__Given material__.

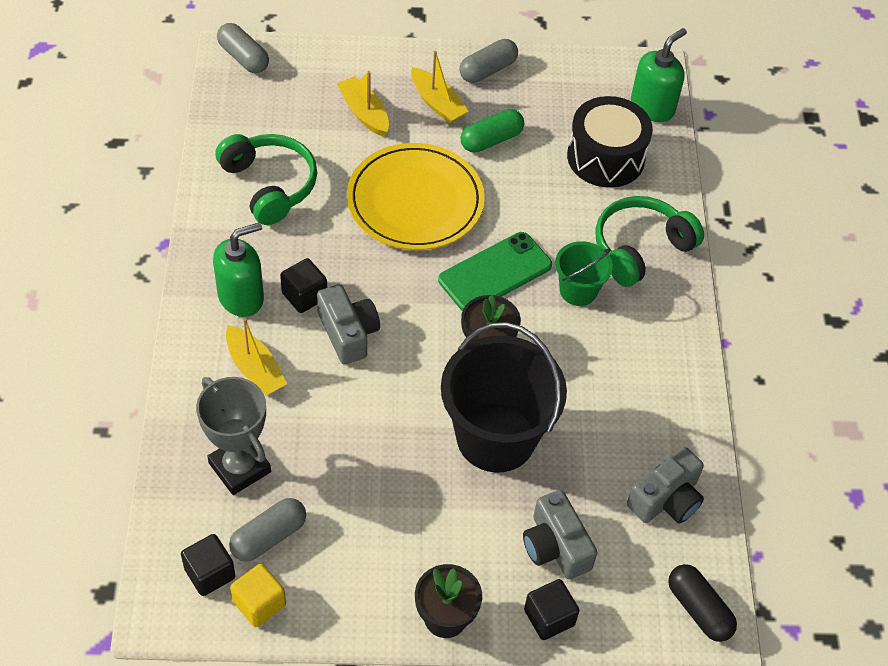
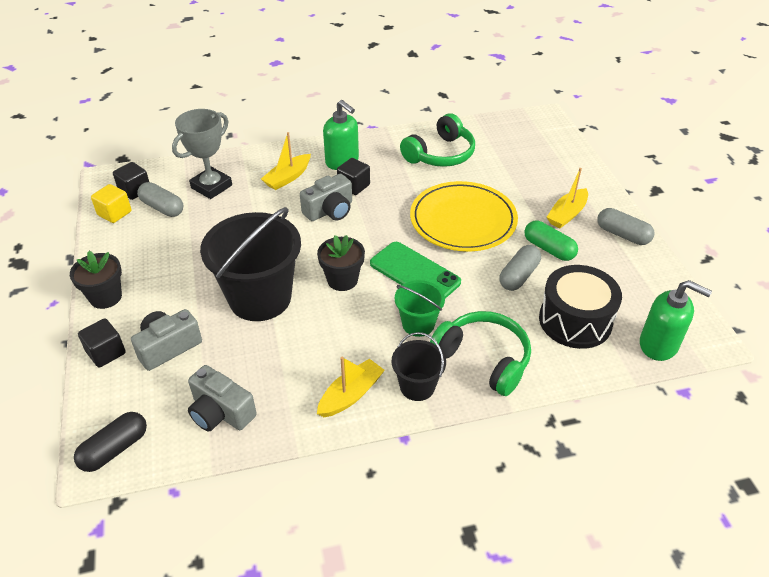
camera: 80 degrees right, 10 degrees down
(243, 57) = (545, 122): grey capsule -> grey capsule (518, 276)
(364, 113) = (532, 181): yellow boat -> yellow boat (351, 394)
(665, 314) = (417, 386): none -> black bucket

__Problem statement__.
Every line above goes into your copy exactly; no images go in.

__Result of this exercise__.
camera: 80 degrees right, 10 degrees down
(243, 57) = (545, 122): grey capsule -> grey capsule (518, 276)
(364, 113) = (532, 181): yellow boat -> yellow boat (351, 394)
(665, 314) = (417, 386): none -> black bucket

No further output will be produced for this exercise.